## Directions for this task:
Needed from the data below: all lines that contain the word "white".

## Supplied data:
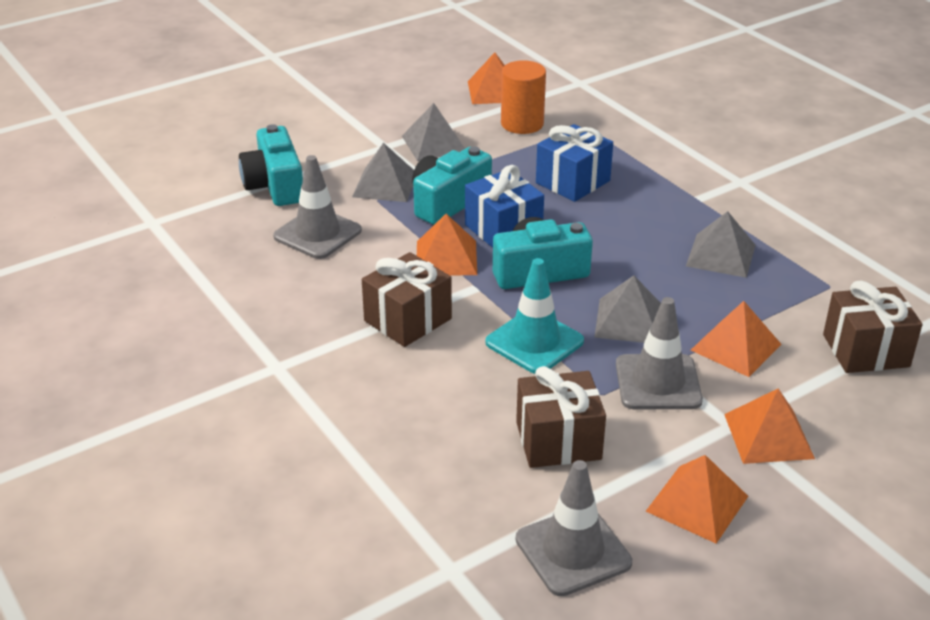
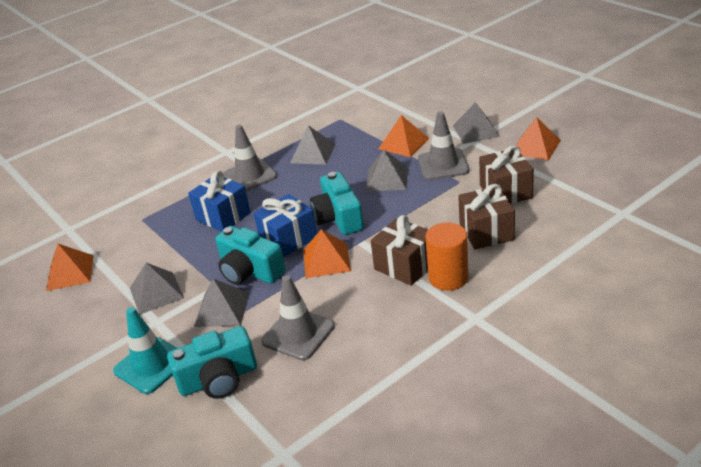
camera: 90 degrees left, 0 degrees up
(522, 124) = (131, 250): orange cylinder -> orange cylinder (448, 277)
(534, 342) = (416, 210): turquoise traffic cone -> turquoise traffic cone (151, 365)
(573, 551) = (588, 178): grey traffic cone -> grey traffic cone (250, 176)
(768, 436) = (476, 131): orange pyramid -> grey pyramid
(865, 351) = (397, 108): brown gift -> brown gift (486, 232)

...

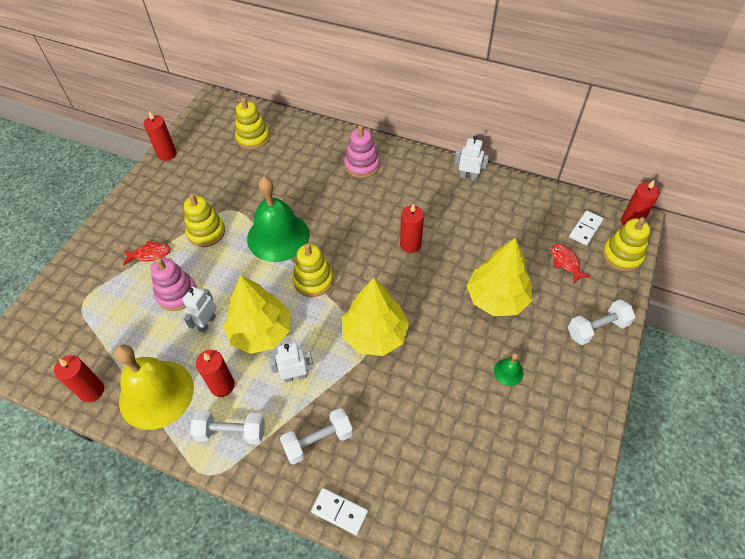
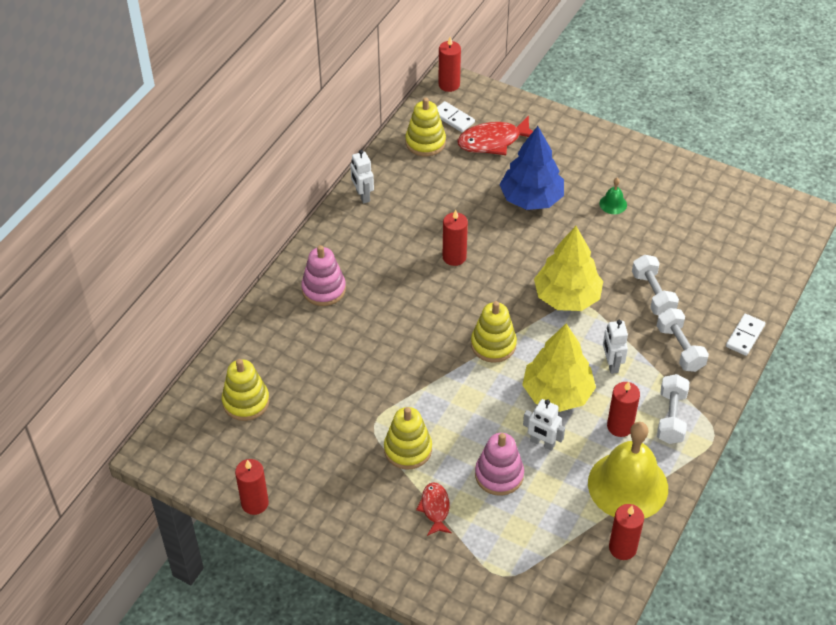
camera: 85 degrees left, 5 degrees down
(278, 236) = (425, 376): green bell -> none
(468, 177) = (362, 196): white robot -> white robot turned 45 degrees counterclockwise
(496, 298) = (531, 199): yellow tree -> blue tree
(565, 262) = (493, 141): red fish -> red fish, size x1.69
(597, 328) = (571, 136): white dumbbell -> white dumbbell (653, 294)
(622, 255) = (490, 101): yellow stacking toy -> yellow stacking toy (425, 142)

## Output for this task:
(468, 177) = (362, 196): white robot -> white robot turned 45 degrees counterclockwise
(597, 328) = (571, 136): white dumbbell -> white dumbbell (653, 294)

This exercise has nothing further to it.